EXERCISE DESCRIPTION —
Please keep to the lines below from the one with "pink brick E15" through the one with "pink tile Q17", and restate them word for word, ends included.

Excerpts from a dataset —
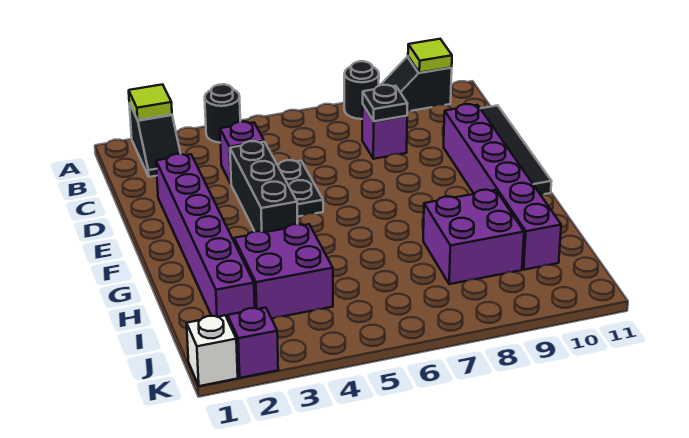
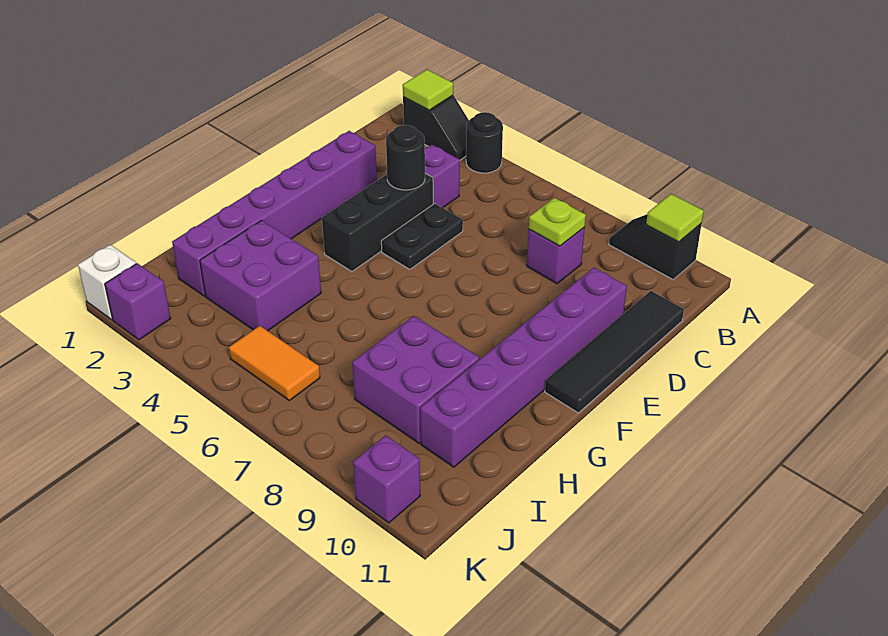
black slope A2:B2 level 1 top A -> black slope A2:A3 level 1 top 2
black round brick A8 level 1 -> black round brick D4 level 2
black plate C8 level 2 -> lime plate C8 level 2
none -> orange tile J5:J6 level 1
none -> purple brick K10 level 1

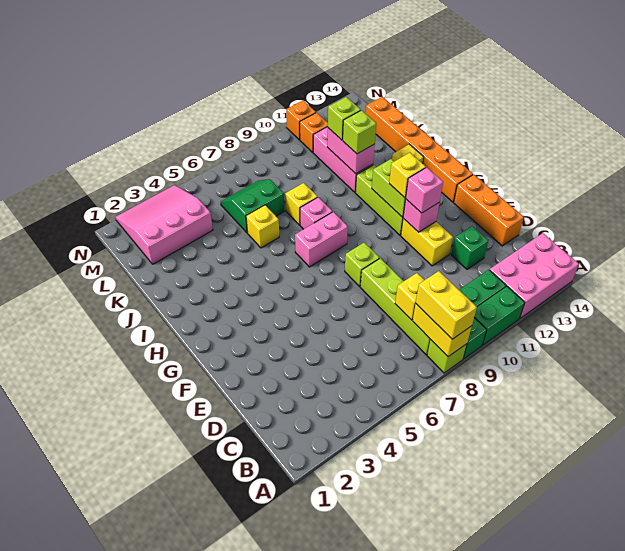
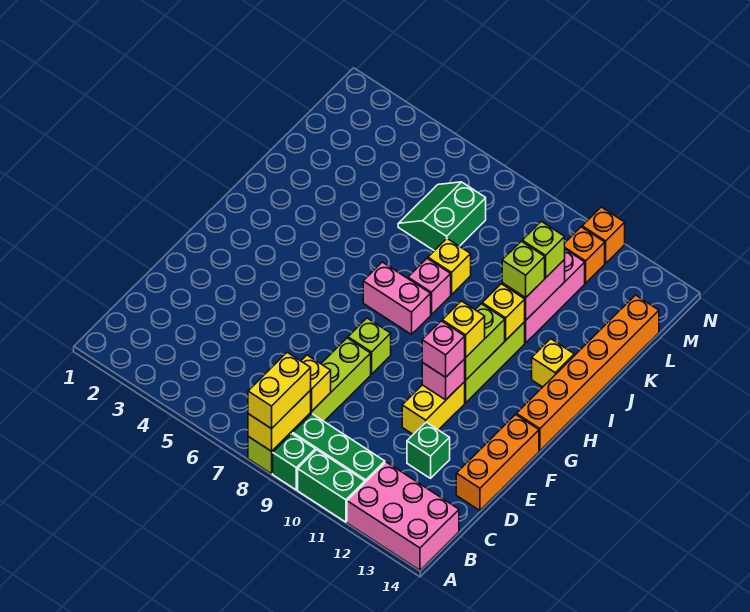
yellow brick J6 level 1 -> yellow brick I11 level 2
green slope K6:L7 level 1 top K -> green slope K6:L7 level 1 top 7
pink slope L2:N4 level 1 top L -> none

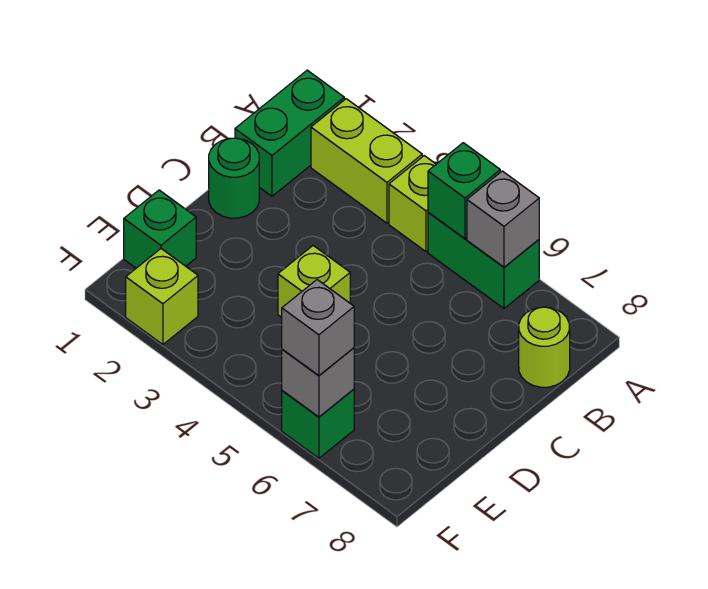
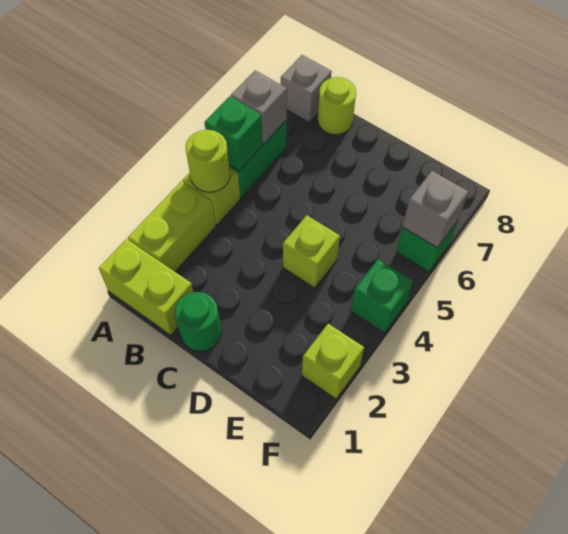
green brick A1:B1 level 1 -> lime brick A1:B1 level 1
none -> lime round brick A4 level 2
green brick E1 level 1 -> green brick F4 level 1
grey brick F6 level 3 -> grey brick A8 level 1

--

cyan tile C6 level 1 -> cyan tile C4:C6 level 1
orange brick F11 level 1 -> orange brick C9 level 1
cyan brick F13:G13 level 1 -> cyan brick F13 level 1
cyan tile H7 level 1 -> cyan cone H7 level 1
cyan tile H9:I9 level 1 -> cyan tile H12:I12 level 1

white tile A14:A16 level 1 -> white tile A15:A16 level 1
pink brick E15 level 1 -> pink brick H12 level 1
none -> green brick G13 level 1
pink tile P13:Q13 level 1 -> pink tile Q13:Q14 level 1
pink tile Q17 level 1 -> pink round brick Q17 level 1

EXERCISE RESPONSE —
pink brick E15 level 1 -> pink brick H12 level 1
none -> green brick G13 level 1
pink tile P13:Q13 level 1 -> pink tile Q13:Q14 level 1
pink tile Q17 level 1 -> pink round brick Q17 level 1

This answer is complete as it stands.